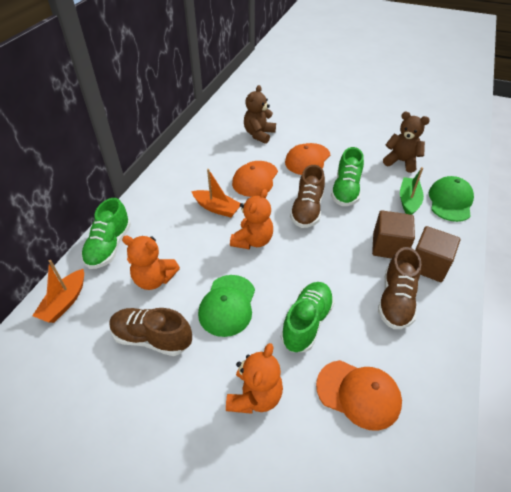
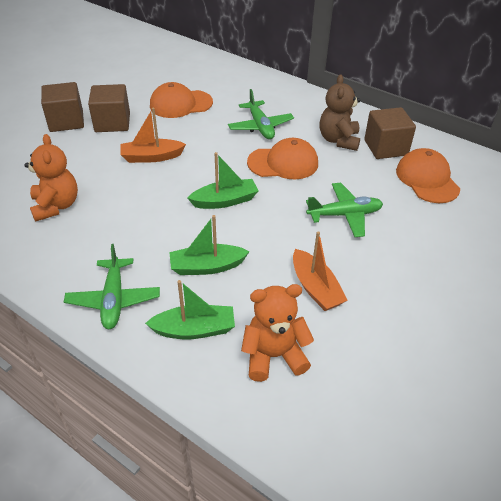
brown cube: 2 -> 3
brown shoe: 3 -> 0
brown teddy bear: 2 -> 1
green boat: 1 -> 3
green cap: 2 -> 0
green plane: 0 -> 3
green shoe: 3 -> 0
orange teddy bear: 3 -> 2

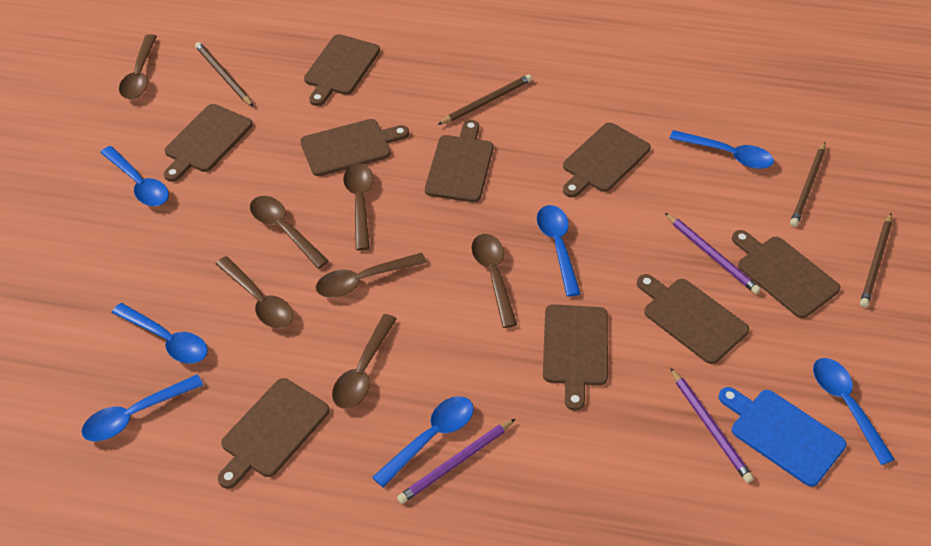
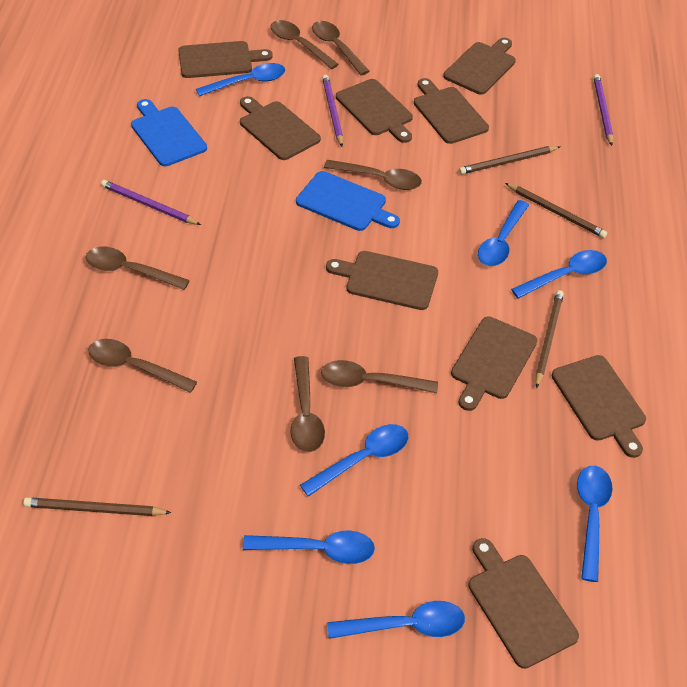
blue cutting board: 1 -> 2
--- --- ---
Task details
When you reach the line containing "green cap: 2 -> 0" in the records above, write out that line and every line after it through the end, exactly, but omit the pictures.

Solution below
green cap: 2 -> 0
green plane: 0 -> 3
green shoe: 3 -> 0
orange teddy bear: 3 -> 2

blue cutting board: 1 -> 2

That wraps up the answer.